[Layout difference data]

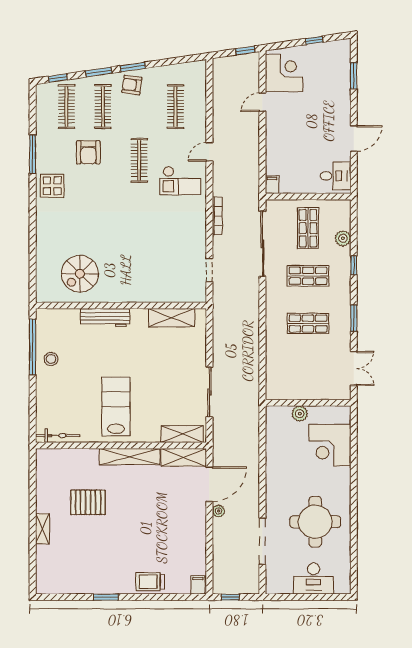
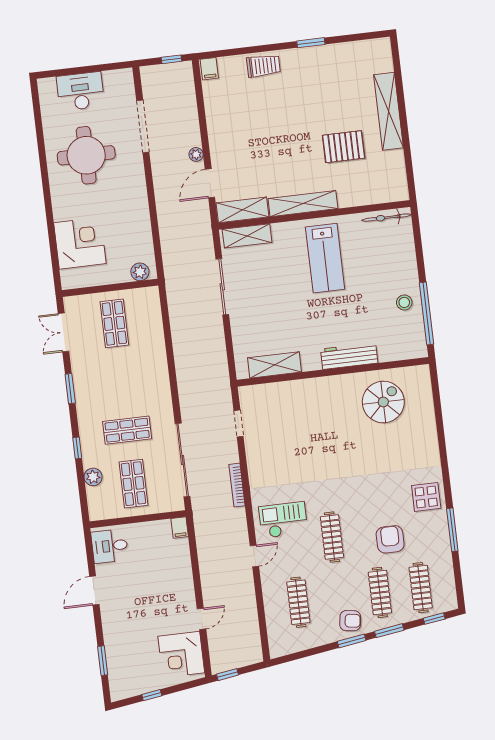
shop shelf: (308, 323) -> (114, 323), moved, turned 90
plant: (300, 414) -> (140, 272), moved
door: (209, 484) -> (210, 183), width x0.73
shelving: (42, 529) -> (389, 111), width x2.20, depth x1.33

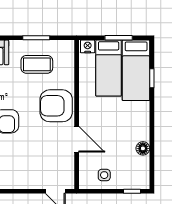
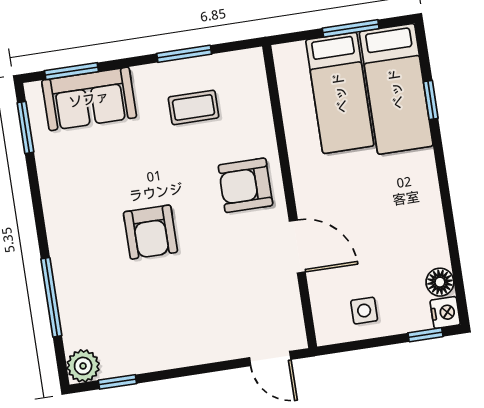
nightstand: (88, 46) -> (445, 312), moved, turned 90
coffee table: (37, 64) -> (194, 107), width x0.73, depth x0.77
armchair: (56, 106) -> (245, 185), width x0.73, depth x0.73
floor lamp: (143, 148) -> (440, 282), moved

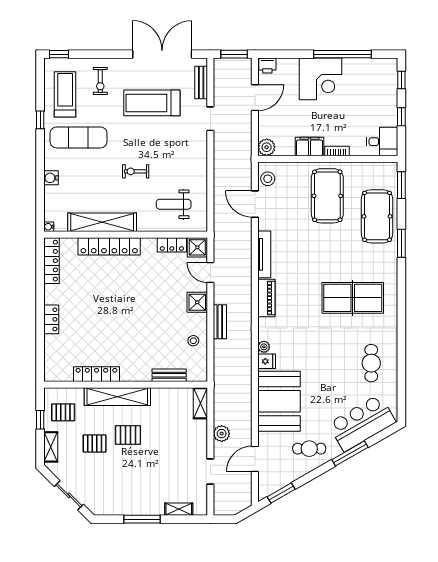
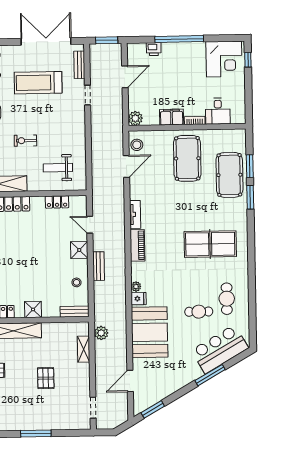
window: (342, 54) -> (179, 39), moved
printer: (267, 65) -> (154, 49), moved
corner desk: (321, 79) -> (224, 59), moved
window: (401, 117) -> (248, 91), removed
desk: (382, 142) -> (218, 111), moved, turned 90
window: (401, 185) -> (250, 166), moved
door: (255, 204) -> (126, 166), swing flipped
shower: (197, 247) -> (33, 309), moved
tv unit: (264, 254) -> (135, 214), width x0.71
bench: (169, 375) -> (75, 312), moved
shelving: (200, 403) -> (84, 349), moved
plant: (222, 434) -> (101, 333), moved
pallet: (128, 435) -> (46, 378), moved, turned 90
cafe table: (309, 449) -> (199, 312), moved
doorway: (210, 471) -> (93, 408), moved
shelving: (179, 509) -> (67, 425), removed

» **TASK DIRECTIONS**:
Search the entries for the string "width" and return each line where it turns up.

» **RESPONSE**:
door: (209, 484) -> (210, 183), width x0.73
shelving: (42, 529) -> (389, 111), width x2.20, depth x1.33
coffee table: (37, 64) -> (194, 107), width x0.73, depth x0.77
armchair: (56, 106) -> (245, 185), width x0.73, depth x0.73
tv unit: (264, 254) -> (135, 214), width x0.71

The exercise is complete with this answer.